Work item -
Repeat the lines below exactly as written, please, from the line with "X1: 40MHz (N013, VBUS) -> 40MHz (N001, N013)" to the line with "C203: 1.5uF (plus VDD, minus GND) -> none", both lines included, and no others.

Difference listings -
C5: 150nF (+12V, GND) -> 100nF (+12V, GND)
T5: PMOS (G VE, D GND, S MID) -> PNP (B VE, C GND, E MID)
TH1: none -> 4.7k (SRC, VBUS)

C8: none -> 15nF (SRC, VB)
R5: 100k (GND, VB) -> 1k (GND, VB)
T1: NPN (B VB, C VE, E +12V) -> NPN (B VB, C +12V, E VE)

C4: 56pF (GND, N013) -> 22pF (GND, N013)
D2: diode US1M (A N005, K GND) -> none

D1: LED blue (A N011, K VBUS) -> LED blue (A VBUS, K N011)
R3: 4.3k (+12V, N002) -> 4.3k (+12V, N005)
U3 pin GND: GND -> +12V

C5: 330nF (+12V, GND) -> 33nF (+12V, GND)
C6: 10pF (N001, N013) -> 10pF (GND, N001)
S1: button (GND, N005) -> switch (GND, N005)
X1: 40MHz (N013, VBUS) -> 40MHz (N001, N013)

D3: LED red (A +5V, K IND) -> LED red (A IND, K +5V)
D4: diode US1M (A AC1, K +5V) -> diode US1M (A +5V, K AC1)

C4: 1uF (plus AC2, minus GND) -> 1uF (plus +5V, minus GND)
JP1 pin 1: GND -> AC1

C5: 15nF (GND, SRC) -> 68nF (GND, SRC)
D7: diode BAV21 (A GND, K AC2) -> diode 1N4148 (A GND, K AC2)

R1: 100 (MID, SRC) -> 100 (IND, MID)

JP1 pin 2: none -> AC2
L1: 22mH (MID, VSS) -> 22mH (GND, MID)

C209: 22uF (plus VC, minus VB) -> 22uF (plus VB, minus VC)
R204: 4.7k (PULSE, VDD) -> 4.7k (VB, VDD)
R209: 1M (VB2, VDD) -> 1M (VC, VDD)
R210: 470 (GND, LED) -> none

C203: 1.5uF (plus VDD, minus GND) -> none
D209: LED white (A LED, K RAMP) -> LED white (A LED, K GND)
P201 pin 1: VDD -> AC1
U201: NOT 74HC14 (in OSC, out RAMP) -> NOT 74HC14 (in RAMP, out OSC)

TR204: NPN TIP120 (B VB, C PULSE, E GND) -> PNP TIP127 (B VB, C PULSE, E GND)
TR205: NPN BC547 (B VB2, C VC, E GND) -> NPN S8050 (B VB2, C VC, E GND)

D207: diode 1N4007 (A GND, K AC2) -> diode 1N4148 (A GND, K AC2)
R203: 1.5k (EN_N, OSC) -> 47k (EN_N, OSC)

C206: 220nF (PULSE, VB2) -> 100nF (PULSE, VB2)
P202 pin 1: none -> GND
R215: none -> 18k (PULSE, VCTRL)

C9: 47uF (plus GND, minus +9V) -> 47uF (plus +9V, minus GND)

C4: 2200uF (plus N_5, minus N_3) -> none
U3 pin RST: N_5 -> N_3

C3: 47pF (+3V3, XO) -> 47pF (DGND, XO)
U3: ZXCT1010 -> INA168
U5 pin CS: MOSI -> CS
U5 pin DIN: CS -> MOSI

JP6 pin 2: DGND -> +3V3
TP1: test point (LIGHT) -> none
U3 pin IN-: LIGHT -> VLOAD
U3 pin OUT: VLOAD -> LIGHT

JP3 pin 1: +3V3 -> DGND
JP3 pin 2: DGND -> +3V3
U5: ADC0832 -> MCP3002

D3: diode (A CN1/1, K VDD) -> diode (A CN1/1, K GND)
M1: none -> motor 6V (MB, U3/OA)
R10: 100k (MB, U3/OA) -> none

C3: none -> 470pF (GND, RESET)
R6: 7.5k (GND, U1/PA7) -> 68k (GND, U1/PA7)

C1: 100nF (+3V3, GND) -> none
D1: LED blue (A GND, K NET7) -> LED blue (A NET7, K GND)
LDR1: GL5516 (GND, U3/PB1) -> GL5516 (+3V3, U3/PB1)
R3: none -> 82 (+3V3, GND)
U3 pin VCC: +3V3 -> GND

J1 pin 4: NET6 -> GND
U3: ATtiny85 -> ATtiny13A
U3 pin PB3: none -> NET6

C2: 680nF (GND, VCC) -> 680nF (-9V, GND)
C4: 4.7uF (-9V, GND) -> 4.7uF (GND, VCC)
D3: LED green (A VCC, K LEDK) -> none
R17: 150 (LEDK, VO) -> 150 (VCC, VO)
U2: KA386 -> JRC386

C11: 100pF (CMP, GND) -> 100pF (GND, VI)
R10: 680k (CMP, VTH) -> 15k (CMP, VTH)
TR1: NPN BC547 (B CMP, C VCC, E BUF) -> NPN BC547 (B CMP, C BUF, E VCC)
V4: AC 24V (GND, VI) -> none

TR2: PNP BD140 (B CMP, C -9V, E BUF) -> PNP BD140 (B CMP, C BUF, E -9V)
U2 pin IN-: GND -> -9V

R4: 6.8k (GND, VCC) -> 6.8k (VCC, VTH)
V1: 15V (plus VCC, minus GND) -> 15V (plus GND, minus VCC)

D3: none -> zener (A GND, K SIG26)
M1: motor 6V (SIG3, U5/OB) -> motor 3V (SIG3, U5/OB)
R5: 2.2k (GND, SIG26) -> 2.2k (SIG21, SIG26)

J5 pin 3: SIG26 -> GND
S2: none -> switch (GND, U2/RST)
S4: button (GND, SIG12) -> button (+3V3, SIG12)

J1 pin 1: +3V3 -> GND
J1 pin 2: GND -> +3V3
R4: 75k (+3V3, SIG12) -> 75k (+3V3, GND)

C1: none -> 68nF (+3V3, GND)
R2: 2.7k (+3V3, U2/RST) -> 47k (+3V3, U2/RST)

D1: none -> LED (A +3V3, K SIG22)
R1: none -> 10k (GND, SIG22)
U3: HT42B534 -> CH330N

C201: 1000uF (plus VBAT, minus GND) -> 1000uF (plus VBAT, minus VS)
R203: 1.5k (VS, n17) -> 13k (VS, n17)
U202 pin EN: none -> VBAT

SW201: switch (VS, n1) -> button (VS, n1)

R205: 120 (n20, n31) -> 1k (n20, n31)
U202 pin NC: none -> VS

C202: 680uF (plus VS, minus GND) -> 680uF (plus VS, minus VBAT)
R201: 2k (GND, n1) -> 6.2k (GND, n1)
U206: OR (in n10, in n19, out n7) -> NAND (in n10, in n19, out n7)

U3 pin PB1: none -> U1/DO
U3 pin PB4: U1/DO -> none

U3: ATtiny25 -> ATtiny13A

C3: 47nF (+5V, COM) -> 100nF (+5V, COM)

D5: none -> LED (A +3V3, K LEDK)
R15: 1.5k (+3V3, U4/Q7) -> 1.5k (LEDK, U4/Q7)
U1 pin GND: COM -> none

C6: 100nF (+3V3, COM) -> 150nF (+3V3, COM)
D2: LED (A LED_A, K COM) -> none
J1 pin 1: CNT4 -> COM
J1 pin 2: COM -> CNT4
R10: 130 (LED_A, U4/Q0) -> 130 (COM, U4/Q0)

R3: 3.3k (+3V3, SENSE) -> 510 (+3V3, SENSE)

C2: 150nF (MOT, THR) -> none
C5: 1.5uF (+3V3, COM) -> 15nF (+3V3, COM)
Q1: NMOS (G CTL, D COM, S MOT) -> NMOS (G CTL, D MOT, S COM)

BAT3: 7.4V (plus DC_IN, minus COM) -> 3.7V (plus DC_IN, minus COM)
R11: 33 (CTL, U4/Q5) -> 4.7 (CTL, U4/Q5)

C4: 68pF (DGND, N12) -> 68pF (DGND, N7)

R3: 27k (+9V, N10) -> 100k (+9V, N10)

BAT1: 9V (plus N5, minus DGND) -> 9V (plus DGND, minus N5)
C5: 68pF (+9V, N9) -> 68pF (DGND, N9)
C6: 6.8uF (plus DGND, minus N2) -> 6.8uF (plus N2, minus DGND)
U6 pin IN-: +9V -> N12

Answer for this exercise -
X1: 40MHz (N013, VBUS) -> 40MHz (N001, N013)

D3: LED red (A +5V, K IND) -> LED red (A IND, K +5V)
D4: diode US1M (A AC1, K +5V) -> diode US1M (A +5V, K AC1)

C4: 1uF (plus AC2, minus GND) -> 1uF (plus +5V, minus GND)
JP1 pin 1: GND -> AC1

C5: 15nF (GND, SRC) -> 68nF (GND, SRC)
D7: diode BAV21 (A GND, K AC2) -> diode 1N4148 (A GND, K AC2)

R1: 100 (MID, SRC) -> 100 (IND, MID)

JP1 pin 2: none -> AC2
L1: 22mH (MID, VSS) -> 22mH (GND, MID)

C209: 22uF (plus VC, minus VB) -> 22uF (plus VB, minus VC)
R204: 4.7k (PULSE, VDD) -> 4.7k (VB, VDD)
R209: 1M (VB2, VDD) -> 1M (VC, VDD)
R210: 470 (GND, LED) -> none

C203: 1.5uF (plus VDD, minus GND) -> none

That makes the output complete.